» **Input for this task**
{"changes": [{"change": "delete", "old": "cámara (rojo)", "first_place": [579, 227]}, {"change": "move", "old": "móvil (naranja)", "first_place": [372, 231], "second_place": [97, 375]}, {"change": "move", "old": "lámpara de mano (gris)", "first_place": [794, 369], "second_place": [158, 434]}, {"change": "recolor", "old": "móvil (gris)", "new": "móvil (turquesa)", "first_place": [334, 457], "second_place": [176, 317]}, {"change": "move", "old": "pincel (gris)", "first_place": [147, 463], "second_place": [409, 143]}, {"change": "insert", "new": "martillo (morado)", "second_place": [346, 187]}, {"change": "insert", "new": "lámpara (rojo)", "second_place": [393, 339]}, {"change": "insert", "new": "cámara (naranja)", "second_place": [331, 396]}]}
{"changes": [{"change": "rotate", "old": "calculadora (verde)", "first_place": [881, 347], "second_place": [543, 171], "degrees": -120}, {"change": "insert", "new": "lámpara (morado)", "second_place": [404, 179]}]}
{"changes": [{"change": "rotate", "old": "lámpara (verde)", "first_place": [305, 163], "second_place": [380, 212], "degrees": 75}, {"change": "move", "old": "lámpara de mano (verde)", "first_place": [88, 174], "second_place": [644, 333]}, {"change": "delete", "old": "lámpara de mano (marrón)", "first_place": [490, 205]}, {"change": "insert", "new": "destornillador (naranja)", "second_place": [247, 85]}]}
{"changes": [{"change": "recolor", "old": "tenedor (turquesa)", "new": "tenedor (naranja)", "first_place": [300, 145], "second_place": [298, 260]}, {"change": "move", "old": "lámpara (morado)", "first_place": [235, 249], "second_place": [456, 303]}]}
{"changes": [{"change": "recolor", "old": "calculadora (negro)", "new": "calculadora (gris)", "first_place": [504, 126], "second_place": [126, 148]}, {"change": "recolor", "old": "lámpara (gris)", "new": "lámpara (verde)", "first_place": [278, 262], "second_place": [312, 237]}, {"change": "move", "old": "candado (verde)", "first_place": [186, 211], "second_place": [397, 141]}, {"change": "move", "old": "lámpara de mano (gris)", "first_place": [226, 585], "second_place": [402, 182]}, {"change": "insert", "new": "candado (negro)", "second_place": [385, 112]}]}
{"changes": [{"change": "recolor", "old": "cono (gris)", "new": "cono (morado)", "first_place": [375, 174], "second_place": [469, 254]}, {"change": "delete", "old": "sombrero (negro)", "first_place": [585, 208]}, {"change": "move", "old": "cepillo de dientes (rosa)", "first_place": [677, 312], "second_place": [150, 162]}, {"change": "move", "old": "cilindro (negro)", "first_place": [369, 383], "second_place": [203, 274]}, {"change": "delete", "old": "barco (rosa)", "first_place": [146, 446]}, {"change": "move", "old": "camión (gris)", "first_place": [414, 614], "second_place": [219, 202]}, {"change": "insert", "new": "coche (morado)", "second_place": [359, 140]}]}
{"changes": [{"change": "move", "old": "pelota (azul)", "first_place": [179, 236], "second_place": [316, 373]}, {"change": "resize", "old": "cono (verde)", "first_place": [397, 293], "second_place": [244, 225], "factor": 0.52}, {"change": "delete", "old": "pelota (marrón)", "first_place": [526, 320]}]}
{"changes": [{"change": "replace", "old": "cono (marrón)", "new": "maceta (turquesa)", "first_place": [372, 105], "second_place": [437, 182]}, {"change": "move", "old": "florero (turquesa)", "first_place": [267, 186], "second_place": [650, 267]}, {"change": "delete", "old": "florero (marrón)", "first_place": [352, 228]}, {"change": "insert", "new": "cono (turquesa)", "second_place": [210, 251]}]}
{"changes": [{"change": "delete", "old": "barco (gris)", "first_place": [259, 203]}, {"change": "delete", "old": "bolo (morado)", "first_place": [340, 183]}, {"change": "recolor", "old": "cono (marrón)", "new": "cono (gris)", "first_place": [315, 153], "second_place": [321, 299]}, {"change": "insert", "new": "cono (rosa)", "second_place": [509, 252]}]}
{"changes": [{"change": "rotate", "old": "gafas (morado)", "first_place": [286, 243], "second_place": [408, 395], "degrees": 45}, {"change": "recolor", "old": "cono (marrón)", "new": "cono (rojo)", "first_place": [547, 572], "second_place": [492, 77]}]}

» **What you have to do**
All records should be written out again exactly as given.

» **Task response**
{"changes": [{"change": "delete", "old": "cámara (rojo)", "first_place": [579, 227]}, {"change": "move", "old": "móvil (naranja)", "first_place": [372, 231], "second_place": [97, 375]}, {"change": "move", "old": "lámpara de mano (gris)", "first_place": [794, 369], "second_place": [158, 434]}, {"change": "recolor", "old": "móvil (gris)", "new": "móvil (turquesa)", "first_place": [334, 457], "second_place": [176, 317]}, {"change": "move", "old": "pincel (gris)", "first_place": [147, 463], "second_place": [409, 143]}, {"change": "insert", "new": "martillo (morado)", "second_place": [346, 187]}, {"change": "insert", "new": "lámpara (rojo)", "second_place": [393, 339]}, {"change": "insert", "new": "cámara (naranja)", "second_place": [331, 396]}]}
{"changes": [{"change": "rotate", "old": "calculadora (verde)", "first_place": [881, 347], "second_place": [543, 171], "degrees": -120}, {"change": "insert", "new": "lámpara (morado)", "second_place": [404, 179]}]}
{"changes": [{"change": "rotate", "old": "lámpara (verde)", "first_place": [305, 163], "second_place": [380, 212], "degrees": 75}, {"change": "move", "old": "lámpara de mano (verde)", "first_place": [88, 174], "second_place": [644, 333]}, {"change": "delete", "old": "lámpara de mano (marrón)", "first_place": [490, 205]}, {"change": "insert", "new": "destornillador (naranja)", "second_place": [247, 85]}]}
{"changes": [{"change": "recolor", "old": "tenedor (turquesa)", "new": "tenedor (naranja)", "first_place": [300, 145], "second_place": [298, 260]}, {"change": "move", "old": "lámpara (morado)", "first_place": [235, 249], "second_place": [456, 303]}]}
{"changes": [{"change": "recolor", "old": "calculadora (negro)", "new": "calculadora (gris)", "first_place": [504, 126], "second_place": [126, 148]}, {"change": "recolor", "old": "lámpara (gris)", "new": "lámpara (verde)", "first_place": [278, 262], "second_place": [312, 237]}, {"change": "move", "old": "candado (verde)", "first_place": [186, 211], "second_place": [397, 141]}, {"change": "move", "old": "lámpara de mano (gris)", "first_place": [226, 585], "second_place": [402, 182]}, {"change": "insert", "new": "candado (negro)", "second_place": [385, 112]}]}
{"changes": [{"change": "recolor", "old": "cono (gris)", "new": "cono (morado)", "first_place": [375, 174], "second_place": [469, 254]}, {"change": "delete", "old": "sombrero (negro)", "first_place": [585, 208]}, {"change": "move", "old": "cepillo de dientes (rosa)", "first_place": [677, 312], "second_place": [150, 162]}, {"change": "move", "old": "cilindro (negro)", "first_place": [369, 383], "second_place": [203, 274]}, {"change": "delete", "old": "barco (rosa)", "first_place": [146, 446]}, {"change": "move", "old": "camión (gris)", "first_place": [414, 614], "second_place": [219, 202]}, {"change": "insert", "new": "coche (morado)", "second_place": [359, 140]}]}
{"changes": [{"change": "move", "old": "pelota (azul)", "first_place": [179, 236], "second_place": [316, 373]}, {"change": "resize", "old": "cono (verde)", "first_place": [397, 293], "second_place": [244, 225], "factor": 0.52}, {"change": "delete", "old": "pelota (marrón)", "first_place": [526, 320]}]}
{"changes": [{"change": "replace", "old": "cono (marrón)", "new": "maceta (turquesa)", "first_place": [372, 105], "second_place": [437, 182]}, {"change": "move", "old": "florero (turquesa)", "first_place": [267, 186], "second_place": [650, 267]}, {"change": "delete", "old": "florero (marrón)", "first_place": [352, 228]}, {"change": "insert", "new": "cono (turquesa)", "second_place": [210, 251]}]}
{"changes": [{"change": "delete", "old": "barco (gris)", "first_place": [259, 203]}, {"change": "delete", "old": "bolo (morado)", "first_place": [340, 183]}, {"change": "recolor", "old": "cono (marrón)", "new": "cono (gris)", "first_place": [315, 153], "second_place": [321, 299]}, {"change": "insert", "new": "cono (rosa)", "second_place": [509, 252]}]}
{"changes": [{"change": "rotate", "old": "gafas (morado)", "first_place": [286, 243], "second_place": [408, 395], "degrees": 45}, {"change": "recolor", "old": "cono (marrón)", "new": "cono (rojo)", "first_place": [547, 572], "second_place": [492, 77]}]}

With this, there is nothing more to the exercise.